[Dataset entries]
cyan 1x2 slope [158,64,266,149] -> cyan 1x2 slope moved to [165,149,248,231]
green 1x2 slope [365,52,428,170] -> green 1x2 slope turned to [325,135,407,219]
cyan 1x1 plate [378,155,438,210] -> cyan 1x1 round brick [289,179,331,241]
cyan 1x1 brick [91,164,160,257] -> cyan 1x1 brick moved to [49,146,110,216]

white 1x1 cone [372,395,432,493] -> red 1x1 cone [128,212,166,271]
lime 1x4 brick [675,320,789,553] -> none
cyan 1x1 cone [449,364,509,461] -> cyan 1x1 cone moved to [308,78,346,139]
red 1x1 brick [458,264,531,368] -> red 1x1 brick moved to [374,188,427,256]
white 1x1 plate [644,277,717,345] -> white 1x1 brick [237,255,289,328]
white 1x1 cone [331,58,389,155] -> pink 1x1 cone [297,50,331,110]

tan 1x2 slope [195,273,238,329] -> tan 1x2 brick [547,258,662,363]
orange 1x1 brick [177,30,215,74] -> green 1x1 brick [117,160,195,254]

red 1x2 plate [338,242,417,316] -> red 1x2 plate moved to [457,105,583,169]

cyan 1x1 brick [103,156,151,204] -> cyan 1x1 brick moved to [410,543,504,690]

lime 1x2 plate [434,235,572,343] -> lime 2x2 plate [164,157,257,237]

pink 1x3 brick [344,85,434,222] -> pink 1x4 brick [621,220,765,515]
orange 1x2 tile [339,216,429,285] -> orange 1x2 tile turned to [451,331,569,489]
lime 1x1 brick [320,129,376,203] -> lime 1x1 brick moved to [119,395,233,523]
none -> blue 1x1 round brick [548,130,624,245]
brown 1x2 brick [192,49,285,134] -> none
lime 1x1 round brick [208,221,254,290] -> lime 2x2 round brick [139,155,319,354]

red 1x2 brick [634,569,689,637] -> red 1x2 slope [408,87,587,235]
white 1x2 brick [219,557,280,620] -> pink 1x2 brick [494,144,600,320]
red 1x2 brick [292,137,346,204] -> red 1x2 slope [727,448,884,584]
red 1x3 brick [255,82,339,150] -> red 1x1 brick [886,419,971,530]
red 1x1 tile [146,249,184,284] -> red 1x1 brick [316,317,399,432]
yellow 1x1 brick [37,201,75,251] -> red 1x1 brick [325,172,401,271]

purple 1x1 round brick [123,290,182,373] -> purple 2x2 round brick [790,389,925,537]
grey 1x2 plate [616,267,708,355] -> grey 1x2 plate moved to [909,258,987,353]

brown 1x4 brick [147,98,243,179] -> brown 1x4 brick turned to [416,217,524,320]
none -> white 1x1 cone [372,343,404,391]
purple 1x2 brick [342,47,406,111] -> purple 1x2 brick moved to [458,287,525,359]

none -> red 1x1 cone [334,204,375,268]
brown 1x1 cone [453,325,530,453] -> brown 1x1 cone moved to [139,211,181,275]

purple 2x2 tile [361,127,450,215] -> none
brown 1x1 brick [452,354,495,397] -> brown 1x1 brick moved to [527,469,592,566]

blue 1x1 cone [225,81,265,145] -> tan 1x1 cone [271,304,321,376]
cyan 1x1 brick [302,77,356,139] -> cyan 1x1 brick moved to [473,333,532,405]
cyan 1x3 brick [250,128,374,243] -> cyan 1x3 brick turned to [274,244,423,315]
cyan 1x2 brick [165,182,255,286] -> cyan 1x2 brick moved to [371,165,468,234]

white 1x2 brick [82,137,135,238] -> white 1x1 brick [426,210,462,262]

About this task: For every line in the data above that has the string "blue", return that line.

Task answer:
none -> blue 1x1 round brick [548,130,624,245]
blue 1x1 cone [225,81,265,145] -> tan 1x1 cone [271,304,321,376]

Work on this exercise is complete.